What you will do: For each line below with the word "cheese", write out a copy.

[Data extracted from a collection]
════
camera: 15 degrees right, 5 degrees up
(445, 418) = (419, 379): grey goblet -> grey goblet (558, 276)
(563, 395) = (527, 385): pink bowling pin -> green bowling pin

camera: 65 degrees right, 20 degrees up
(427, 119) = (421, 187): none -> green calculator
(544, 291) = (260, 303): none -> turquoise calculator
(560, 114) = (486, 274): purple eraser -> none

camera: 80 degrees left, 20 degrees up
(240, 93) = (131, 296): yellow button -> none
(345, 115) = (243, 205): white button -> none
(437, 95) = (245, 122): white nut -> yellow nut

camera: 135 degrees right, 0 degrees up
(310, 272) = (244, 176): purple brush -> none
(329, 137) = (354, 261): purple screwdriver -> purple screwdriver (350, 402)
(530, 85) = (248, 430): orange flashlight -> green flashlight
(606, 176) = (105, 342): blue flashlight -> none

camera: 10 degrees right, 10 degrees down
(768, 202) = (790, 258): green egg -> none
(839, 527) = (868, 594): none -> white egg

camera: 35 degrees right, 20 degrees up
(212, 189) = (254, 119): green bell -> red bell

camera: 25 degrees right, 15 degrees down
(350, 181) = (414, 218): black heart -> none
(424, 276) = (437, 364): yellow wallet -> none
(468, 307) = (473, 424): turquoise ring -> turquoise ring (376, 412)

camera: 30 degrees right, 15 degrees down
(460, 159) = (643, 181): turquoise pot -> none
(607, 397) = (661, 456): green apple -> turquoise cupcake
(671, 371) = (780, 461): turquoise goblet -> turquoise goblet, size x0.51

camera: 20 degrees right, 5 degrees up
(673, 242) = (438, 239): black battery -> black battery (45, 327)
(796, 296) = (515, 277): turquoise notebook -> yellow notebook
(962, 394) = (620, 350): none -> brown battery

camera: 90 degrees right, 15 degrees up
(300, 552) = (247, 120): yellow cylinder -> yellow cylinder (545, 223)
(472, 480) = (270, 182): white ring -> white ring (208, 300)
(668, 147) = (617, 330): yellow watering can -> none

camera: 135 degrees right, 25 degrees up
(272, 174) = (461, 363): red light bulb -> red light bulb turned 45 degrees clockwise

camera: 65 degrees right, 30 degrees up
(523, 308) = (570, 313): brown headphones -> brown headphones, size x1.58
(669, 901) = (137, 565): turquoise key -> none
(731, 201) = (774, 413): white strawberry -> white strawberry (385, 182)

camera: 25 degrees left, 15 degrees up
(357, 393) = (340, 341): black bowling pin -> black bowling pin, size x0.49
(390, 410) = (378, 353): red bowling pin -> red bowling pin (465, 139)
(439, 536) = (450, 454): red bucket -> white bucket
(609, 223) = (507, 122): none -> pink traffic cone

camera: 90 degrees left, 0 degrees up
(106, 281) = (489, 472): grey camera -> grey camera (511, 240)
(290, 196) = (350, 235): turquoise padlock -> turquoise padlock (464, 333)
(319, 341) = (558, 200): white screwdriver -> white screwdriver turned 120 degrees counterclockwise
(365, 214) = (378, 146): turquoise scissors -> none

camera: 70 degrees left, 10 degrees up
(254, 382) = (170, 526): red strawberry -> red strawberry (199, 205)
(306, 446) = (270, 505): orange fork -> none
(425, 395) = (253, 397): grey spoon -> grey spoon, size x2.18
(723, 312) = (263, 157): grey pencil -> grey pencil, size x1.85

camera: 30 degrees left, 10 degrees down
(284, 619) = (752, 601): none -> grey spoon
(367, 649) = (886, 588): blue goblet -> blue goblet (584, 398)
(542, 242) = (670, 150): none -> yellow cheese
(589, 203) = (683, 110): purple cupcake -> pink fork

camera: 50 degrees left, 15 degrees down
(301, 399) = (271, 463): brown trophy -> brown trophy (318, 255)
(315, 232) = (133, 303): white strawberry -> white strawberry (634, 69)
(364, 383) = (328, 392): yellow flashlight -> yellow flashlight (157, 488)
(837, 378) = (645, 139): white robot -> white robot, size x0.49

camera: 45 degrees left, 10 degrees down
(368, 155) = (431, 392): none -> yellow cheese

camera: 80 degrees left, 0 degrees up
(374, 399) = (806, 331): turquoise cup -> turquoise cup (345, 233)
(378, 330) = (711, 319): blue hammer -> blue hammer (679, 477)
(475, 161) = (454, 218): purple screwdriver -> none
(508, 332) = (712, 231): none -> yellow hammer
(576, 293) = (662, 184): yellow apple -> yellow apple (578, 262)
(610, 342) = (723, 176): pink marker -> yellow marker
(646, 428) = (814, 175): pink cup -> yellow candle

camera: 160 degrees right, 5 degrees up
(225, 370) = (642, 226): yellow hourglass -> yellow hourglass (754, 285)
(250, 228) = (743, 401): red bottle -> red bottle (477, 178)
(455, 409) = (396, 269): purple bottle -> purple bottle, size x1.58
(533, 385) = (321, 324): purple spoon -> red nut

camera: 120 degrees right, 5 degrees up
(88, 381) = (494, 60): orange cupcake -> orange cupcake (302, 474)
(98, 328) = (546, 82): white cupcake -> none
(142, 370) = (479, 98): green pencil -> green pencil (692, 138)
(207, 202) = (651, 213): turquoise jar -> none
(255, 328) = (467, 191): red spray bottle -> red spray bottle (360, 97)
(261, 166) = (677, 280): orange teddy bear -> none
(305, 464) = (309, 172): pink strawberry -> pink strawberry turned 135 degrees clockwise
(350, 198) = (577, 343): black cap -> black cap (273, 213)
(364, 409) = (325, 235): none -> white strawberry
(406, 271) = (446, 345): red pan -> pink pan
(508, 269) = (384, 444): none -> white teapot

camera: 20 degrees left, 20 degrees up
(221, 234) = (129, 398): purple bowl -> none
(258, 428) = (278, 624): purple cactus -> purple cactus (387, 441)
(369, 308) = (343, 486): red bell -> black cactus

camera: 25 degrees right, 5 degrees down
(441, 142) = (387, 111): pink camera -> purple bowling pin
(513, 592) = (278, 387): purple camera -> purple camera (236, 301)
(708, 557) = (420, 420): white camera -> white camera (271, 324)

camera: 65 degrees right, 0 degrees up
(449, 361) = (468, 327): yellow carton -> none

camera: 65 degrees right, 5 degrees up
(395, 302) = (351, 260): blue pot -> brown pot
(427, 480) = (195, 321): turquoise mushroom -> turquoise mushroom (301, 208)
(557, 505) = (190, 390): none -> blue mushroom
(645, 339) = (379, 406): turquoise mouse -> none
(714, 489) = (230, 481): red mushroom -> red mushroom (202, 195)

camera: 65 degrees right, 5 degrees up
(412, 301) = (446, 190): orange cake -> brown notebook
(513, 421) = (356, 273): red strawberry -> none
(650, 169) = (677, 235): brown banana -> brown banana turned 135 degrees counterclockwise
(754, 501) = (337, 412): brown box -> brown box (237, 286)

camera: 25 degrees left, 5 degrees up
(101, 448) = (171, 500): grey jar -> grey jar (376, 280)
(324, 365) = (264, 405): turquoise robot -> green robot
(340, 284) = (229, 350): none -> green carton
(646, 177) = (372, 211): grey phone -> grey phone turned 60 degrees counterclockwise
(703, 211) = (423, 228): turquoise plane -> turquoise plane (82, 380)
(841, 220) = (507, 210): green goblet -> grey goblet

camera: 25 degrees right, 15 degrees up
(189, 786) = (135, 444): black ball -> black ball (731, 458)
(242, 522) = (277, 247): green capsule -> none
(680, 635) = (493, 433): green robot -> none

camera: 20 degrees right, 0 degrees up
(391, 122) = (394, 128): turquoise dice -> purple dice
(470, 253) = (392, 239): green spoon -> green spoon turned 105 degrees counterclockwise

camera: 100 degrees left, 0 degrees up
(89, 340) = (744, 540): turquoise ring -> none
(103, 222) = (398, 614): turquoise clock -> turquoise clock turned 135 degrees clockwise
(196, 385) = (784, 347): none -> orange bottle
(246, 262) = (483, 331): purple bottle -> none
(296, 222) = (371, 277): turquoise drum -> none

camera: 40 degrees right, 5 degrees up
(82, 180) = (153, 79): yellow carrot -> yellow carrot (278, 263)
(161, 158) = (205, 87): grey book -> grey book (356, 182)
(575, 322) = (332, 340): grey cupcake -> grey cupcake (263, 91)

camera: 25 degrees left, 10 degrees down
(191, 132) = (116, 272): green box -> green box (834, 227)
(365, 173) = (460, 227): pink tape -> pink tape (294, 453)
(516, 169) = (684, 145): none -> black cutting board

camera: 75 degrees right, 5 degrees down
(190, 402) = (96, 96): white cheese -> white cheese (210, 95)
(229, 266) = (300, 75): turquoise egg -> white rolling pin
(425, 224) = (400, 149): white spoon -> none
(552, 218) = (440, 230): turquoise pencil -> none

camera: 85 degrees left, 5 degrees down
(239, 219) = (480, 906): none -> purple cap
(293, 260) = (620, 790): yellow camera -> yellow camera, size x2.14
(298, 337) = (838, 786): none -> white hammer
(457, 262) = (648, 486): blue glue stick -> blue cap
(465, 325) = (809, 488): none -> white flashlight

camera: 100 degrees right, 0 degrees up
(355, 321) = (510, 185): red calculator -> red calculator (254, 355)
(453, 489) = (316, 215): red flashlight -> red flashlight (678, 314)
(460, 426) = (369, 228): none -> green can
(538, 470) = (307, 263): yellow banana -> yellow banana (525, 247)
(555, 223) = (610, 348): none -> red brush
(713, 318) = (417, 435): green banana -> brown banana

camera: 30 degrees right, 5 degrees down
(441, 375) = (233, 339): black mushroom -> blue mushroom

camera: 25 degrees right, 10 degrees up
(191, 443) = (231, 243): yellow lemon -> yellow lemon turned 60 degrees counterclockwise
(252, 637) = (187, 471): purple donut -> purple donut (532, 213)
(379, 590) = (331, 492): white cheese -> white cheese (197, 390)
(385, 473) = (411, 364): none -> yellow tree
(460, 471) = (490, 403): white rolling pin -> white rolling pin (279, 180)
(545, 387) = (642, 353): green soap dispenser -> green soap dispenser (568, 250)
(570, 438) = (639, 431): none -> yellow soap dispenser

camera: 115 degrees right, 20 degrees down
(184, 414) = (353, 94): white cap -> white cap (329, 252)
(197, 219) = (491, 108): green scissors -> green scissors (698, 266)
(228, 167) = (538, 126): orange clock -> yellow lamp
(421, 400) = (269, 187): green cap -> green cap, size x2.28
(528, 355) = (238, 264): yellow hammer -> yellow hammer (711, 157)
════
Answer section:
(542, 242) = (670, 150): none -> yellow cheese
(368, 155) = (431, 392): none -> yellow cheese
(190, 402) = (96, 96): white cheese -> white cheese (210, 95)
(379, 590) = (331, 492): white cheese -> white cheese (197, 390)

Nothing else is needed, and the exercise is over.